## TASK DESCRIPTION
Looking through the entries, count each line where the string "orange" occurs, and write only the total.

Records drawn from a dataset
__________
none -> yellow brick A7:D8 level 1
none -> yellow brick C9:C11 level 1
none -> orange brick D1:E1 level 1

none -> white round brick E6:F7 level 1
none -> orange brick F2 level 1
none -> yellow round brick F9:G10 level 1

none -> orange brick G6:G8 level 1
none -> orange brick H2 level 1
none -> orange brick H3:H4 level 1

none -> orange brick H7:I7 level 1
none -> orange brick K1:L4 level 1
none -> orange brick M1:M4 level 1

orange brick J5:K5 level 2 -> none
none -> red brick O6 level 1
__________
## TASK ANSWER
9